┌──

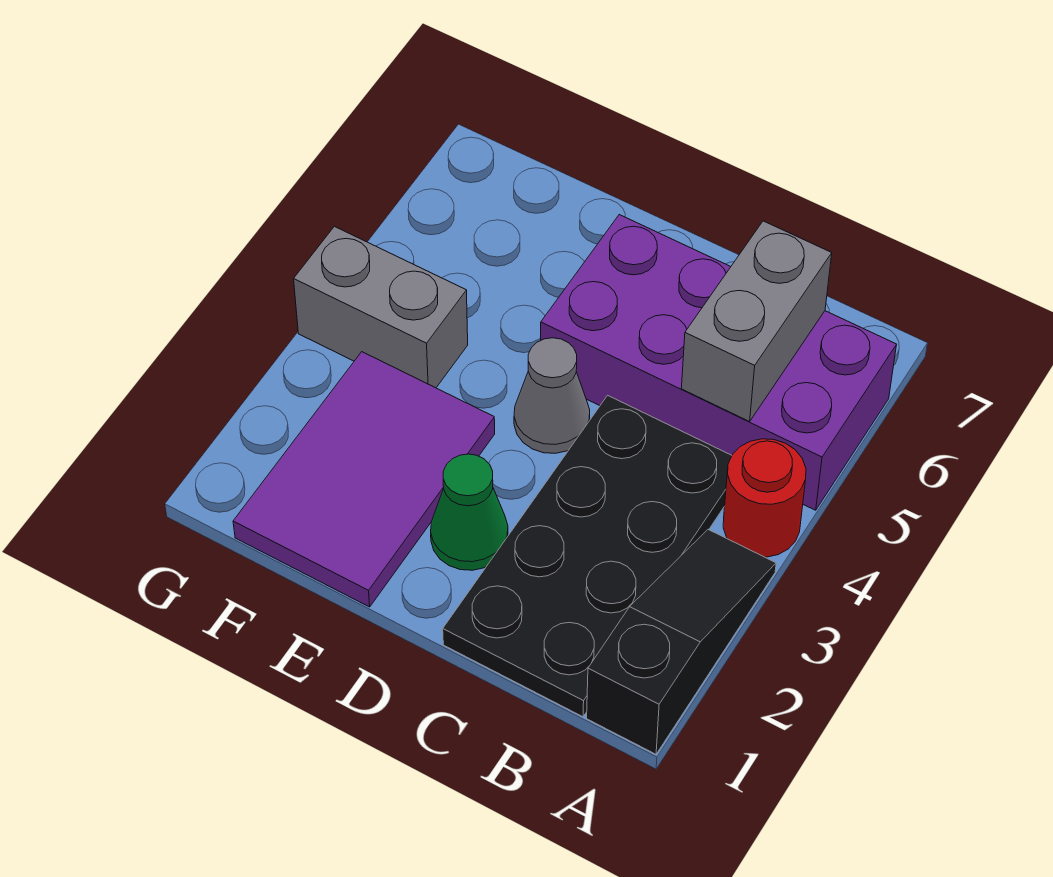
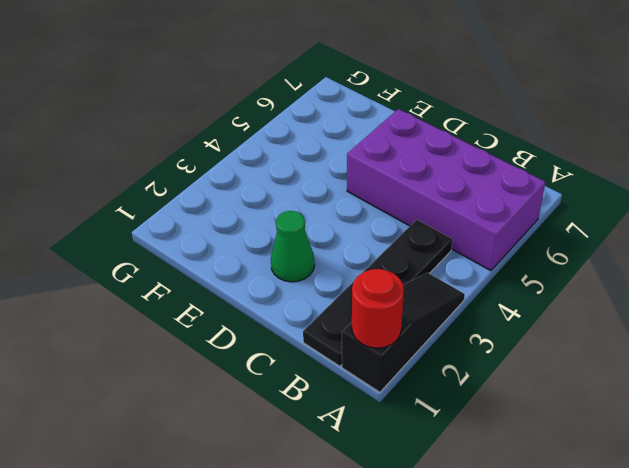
red round brick A1 level 2 -> red round brick A4 level 1
black plate B1:B4 level 1 -> black plate B1:C4 level 1
none -> grey cone D4 level 1
none -> purple tile E1:F3 level 1

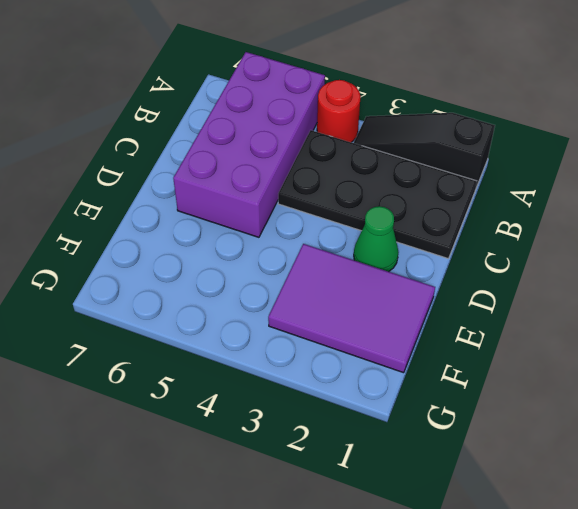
none -> grey cone D4 level 1
none -> grey brick F4:G4 level 1

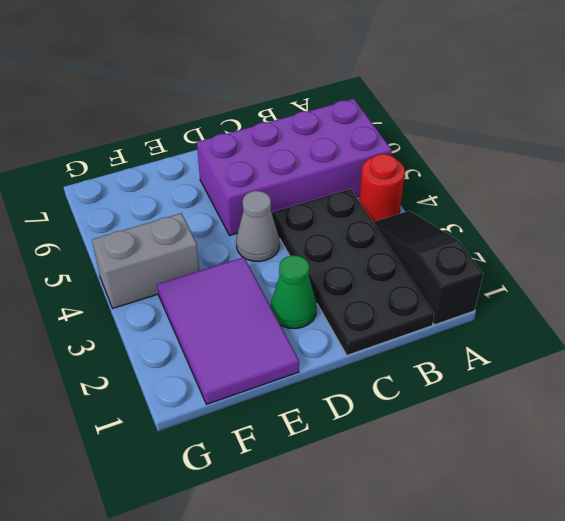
none -> grey brick B5:B6 level 2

└──

> Problem statement:
Which lines fall between the one containing "none -> grey brick F4:G4 level 1" and the last line of the listing, both included? Give them again exactly, without the pictures.

> Exercise response:
none -> grey brick F4:G4 level 1

none -> grey brick B5:B6 level 2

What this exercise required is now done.